| TASK BRIEF |
Put every line of the entries below into a numbered list, skipping blank lines and leaving out the pictures.

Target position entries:

□ □ □ □ □

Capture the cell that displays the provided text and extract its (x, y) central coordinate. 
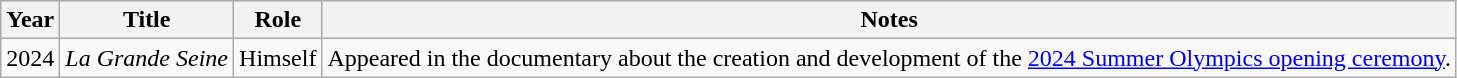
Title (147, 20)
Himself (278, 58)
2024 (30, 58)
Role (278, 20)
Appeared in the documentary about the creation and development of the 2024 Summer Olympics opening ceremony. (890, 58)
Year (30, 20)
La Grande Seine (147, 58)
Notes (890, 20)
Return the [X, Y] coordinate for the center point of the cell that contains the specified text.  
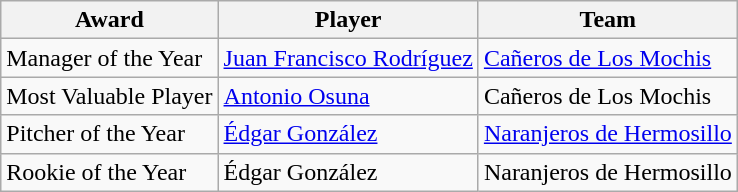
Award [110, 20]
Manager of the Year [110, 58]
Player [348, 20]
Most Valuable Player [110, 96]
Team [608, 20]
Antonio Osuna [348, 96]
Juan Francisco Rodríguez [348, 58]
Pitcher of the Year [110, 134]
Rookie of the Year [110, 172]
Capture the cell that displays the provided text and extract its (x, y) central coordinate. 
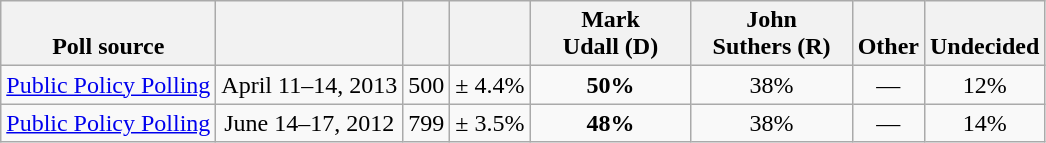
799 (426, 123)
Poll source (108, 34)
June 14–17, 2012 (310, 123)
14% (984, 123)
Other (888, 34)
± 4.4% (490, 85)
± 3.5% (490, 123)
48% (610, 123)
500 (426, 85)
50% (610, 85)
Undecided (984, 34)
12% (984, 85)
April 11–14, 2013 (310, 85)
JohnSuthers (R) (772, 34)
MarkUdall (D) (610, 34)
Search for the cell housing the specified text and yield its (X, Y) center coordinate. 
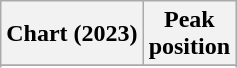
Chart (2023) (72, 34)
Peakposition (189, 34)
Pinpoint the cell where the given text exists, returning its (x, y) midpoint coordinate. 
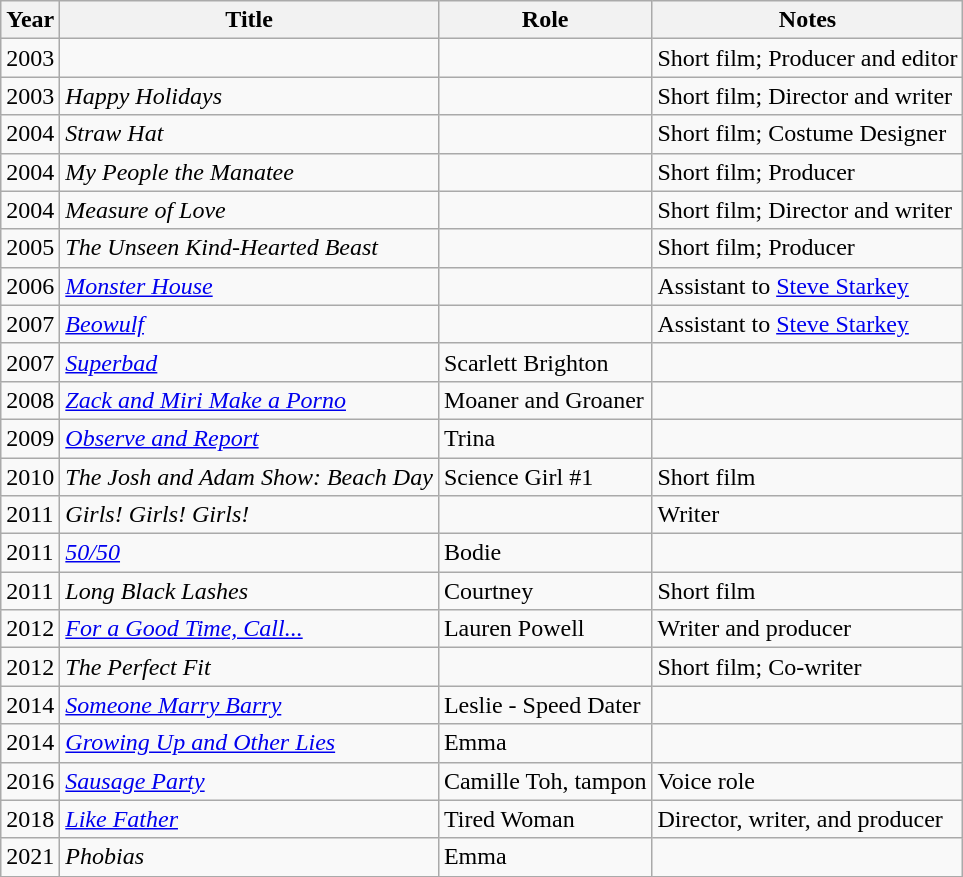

□ □ □ □ □

| COMPLETE RESPONSE |
1. Capture the cell that displays the provided text and extract its (x, y) central coordinate. 
2. Title (147, 20)
3. Himself (278, 58)
4. 2024 (30, 58)
5. Role (278, 20)
6. Appeared in the documentary about the creation and development of the 2024 Summer Olympics opening ceremony. (890, 58)
7. Year (30, 20)
8. La Grande Seine (147, 58)
9. Notes (890, 20)
10. Return the [X, Y] coordinate for the center point of the cell that contains the specified text.  
11. Award [110, 20]
12. Manager of the Year [110, 58]
13. Player [348, 20]
14. Most Valuable Player [110, 96]
15. Team [608, 20]
16. Antonio Osuna [348, 96]
17. Juan Francisco Rodríguez [348, 58]
18. Pitcher of the Year [110, 134]
19. Rookie of the Year [110, 172]
20. Capture the cell that displays the provided text and extract its (x, y) central coordinate. 
21. 799 (426, 123)
22. Poll source (108, 34)
23. June 14–17, 2012 (310, 123)
24. 14% (984, 123)
25. Other (888, 34)
26. ± 4.4% (490, 85)
27. ± 3.5% (490, 123)
28. 48% (610, 123)
29. 500 (426, 85)
30. 50% (610, 85)
31. Undecided (984, 34)
32. 12% (984, 85)
33. April 11–14, 2013 (310, 85)
34. JohnSuthers (R) (772, 34)
35. MarkUdall (D) (610, 34)
36. Search for the cell housing the specified text and yield its (X, Y) center coordinate. 
37. Chart (2023) (72, 34)
38. Peakposition (189, 34)
39. Pinpoint the cell where the given text exists, returning its (x, y) midpoint coordinate. 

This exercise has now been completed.